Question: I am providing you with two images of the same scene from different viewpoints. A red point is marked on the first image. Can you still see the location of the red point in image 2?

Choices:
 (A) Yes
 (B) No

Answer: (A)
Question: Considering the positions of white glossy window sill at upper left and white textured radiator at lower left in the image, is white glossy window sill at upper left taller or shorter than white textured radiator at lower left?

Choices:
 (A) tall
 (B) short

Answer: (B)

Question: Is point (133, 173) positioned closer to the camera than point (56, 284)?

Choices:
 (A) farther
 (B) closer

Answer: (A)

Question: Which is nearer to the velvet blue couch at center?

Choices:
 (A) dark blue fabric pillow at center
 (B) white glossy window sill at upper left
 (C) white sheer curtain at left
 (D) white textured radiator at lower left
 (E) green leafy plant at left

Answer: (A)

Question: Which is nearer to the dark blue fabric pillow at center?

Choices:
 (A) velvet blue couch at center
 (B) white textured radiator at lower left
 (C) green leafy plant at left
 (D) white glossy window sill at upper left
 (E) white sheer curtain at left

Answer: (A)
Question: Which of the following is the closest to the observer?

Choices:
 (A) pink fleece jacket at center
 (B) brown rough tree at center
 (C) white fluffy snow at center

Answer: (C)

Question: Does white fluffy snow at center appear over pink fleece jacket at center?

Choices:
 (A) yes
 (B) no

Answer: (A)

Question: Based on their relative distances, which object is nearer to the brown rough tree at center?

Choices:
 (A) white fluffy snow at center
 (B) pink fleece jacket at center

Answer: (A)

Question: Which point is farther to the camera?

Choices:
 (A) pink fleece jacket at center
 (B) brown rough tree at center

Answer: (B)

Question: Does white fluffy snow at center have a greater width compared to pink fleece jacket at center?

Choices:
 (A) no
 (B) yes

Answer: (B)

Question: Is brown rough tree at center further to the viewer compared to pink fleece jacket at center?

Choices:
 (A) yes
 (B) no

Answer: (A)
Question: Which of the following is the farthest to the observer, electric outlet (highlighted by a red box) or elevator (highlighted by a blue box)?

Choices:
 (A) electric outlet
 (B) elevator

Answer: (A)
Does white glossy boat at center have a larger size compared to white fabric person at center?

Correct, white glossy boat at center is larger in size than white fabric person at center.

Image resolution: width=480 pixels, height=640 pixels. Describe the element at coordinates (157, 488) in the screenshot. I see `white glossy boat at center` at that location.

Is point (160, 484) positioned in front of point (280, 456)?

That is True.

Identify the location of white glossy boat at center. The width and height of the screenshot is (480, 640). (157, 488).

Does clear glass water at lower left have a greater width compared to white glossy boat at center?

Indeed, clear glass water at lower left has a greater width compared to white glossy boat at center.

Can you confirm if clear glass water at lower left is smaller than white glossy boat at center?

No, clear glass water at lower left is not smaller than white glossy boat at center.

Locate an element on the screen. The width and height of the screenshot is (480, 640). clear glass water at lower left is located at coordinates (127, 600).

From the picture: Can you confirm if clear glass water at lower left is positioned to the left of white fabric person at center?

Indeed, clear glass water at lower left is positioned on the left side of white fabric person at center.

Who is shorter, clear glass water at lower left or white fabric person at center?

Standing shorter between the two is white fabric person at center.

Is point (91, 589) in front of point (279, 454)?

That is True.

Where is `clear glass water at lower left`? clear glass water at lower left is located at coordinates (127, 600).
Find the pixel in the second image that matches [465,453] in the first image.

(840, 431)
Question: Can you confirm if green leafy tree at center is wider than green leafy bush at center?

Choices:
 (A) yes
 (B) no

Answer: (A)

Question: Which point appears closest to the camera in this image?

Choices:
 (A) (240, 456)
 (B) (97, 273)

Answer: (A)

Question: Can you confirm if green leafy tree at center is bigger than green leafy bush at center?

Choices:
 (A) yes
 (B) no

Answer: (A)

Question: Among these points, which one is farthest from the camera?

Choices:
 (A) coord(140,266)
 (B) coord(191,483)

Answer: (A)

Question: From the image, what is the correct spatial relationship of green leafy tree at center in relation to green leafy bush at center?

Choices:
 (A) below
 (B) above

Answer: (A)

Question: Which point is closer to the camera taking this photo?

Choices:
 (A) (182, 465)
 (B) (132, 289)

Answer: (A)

-.-.-

→ Exercise: List each line from the rows above that contains the word "farther".

→ Answer to this problem:
 (A) farther
Question: Which point is farther to the camera?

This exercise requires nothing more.